*Problem to solve*: Within these entries, which lines include the string "plus"? Copy each one.

Content revision data
☆ ☆ ☆ ☆ ☆ ☆ ☆

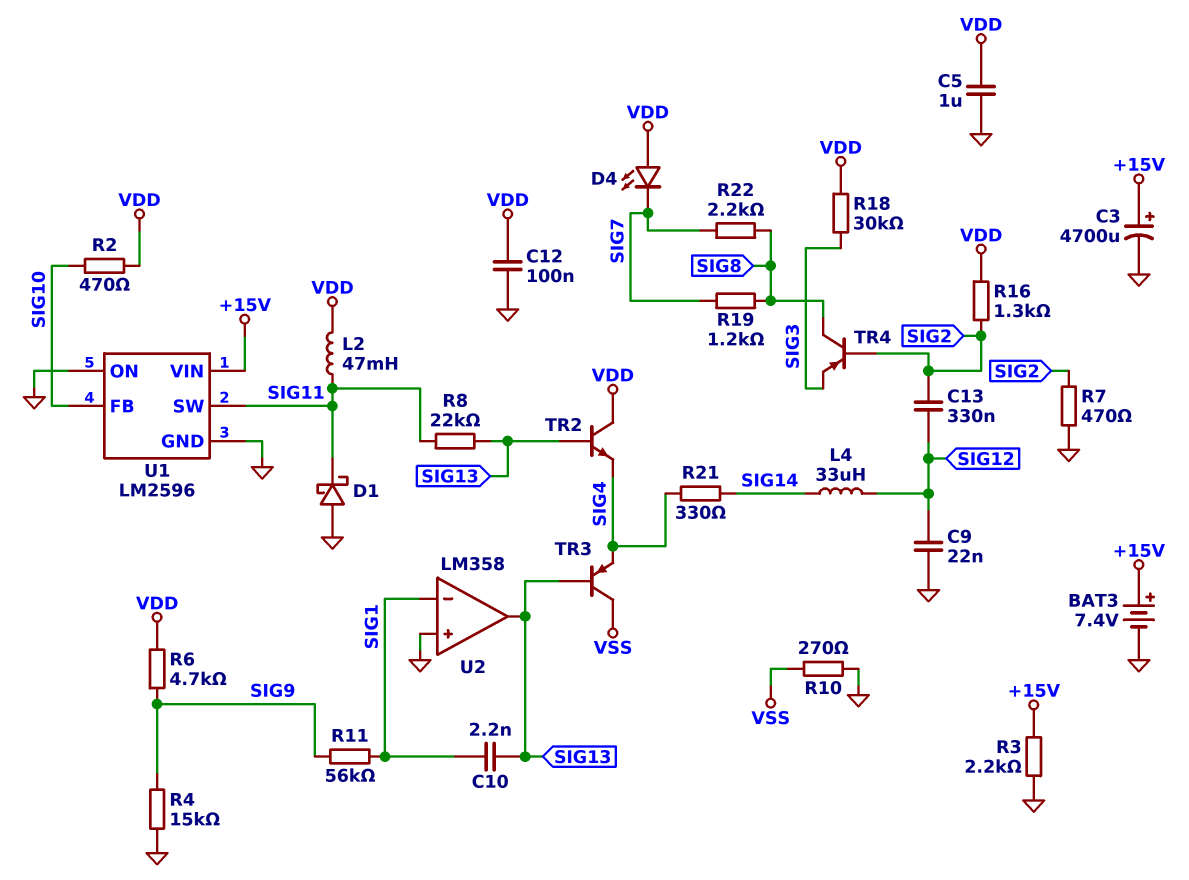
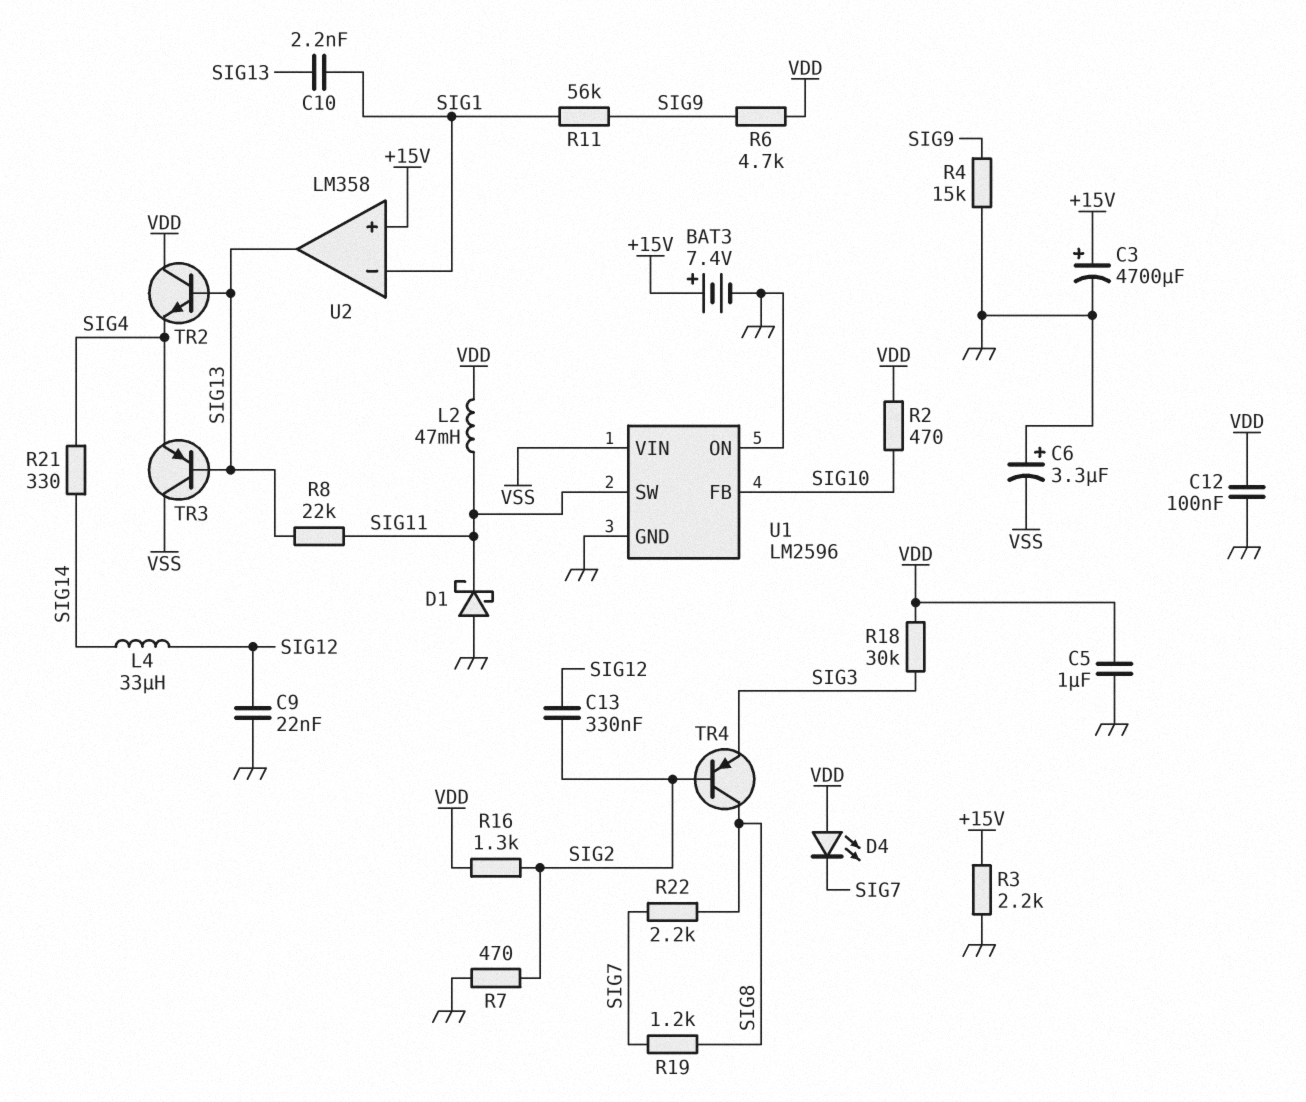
C6: none -> 3.3uF (plus GND, minus VSS)
R10: 270 (GND, VSS) -> none
U1 pin VIN: +15V -> VSS
U2 pin in+: GND -> +15V

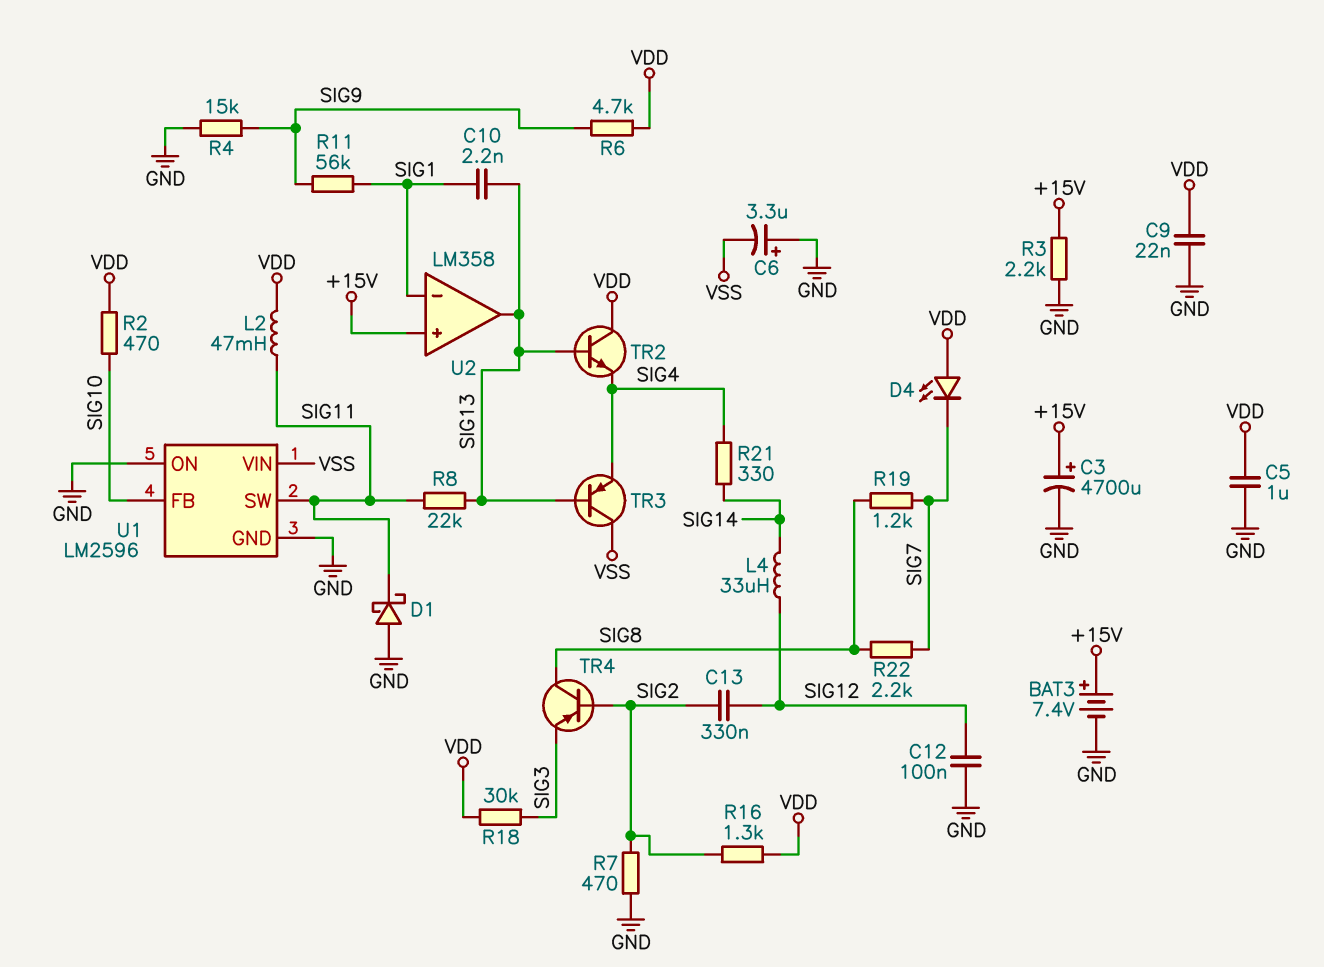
C9: 22nF (GND, SIG12) -> 22nF (GND, VDD)
C12: 100nF (GND, VDD) -> 100nF (GND, SIG12)

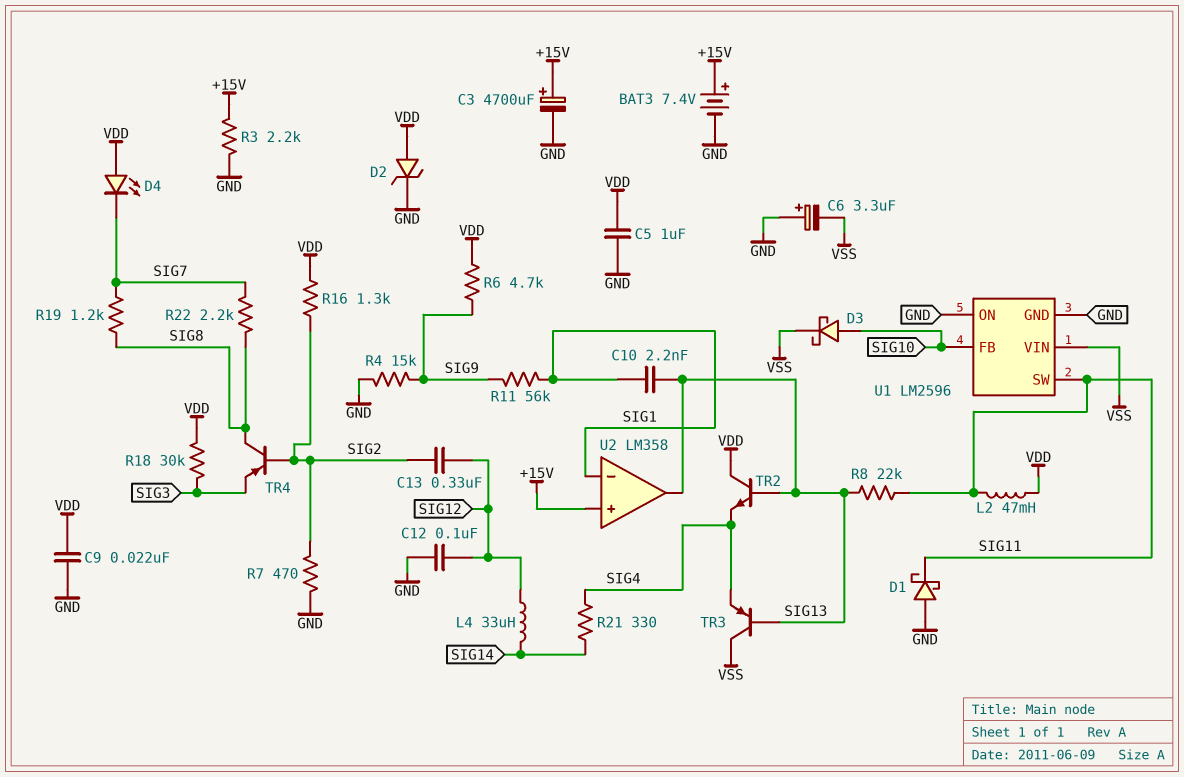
D2: none -> zener (A VDD, K GND)
D3: none -> schottky (A SIG10, K VSS)
R2: 470 (SIG10, VDD) -> none

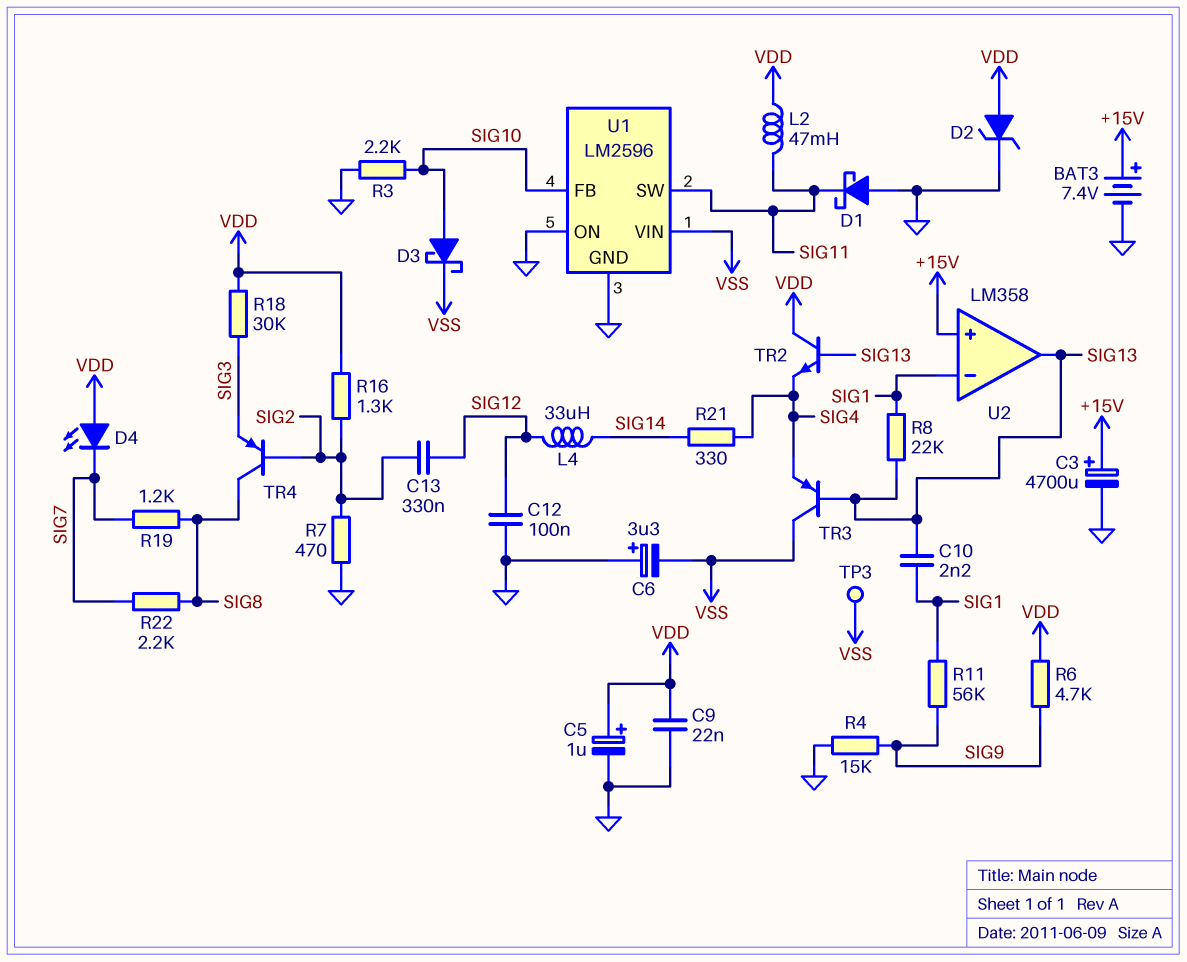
C5: 1uF (GND, VDD) -> 1uF (plus VDD, minus GND)
R3: 2.2k (+15V, GND) -> 2.2k (GND, SIG10)
R8: 22k (SIG11, SIG13) -> 22k (SIG1, SIG13)
TP3: none -> test point (VSS)

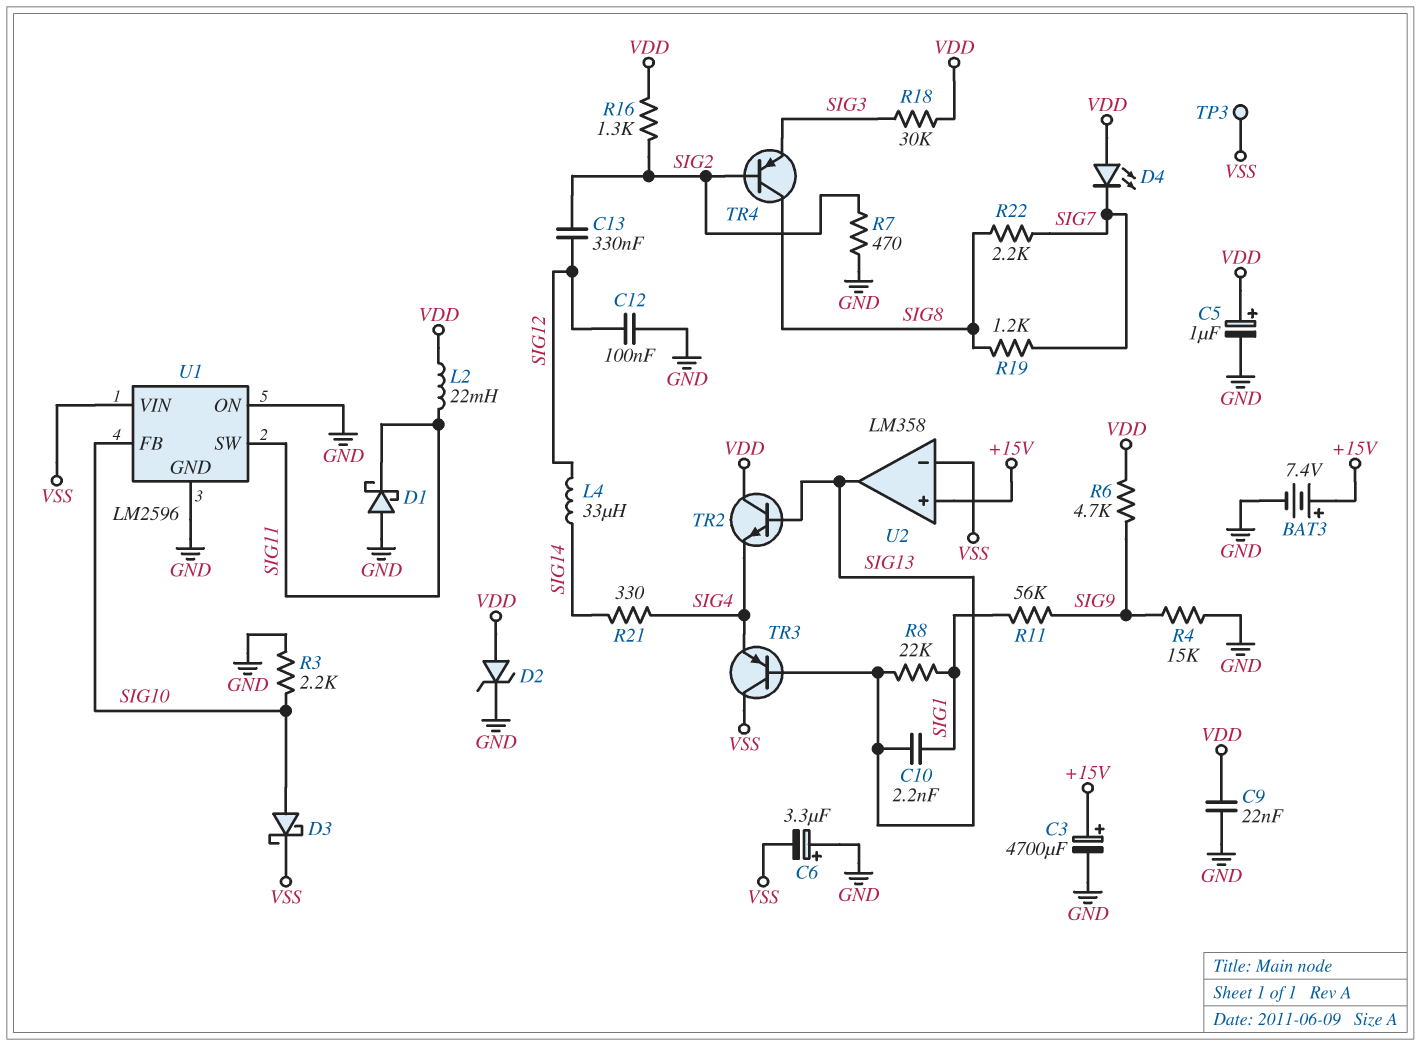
L2: 47mH (SIG11, VDD) -> 22mH (SIG11, VDD)
U2 pin in-: SIG1 -> VSS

☆ ☆ ☆ ☆ ☆ ☆ ☆

*Output below*:
C6: none -> 3.3uF (plus GND, minus VSS)
C5: 1uF (GND, VDD) -> 1uF (plus VDD, minus GND)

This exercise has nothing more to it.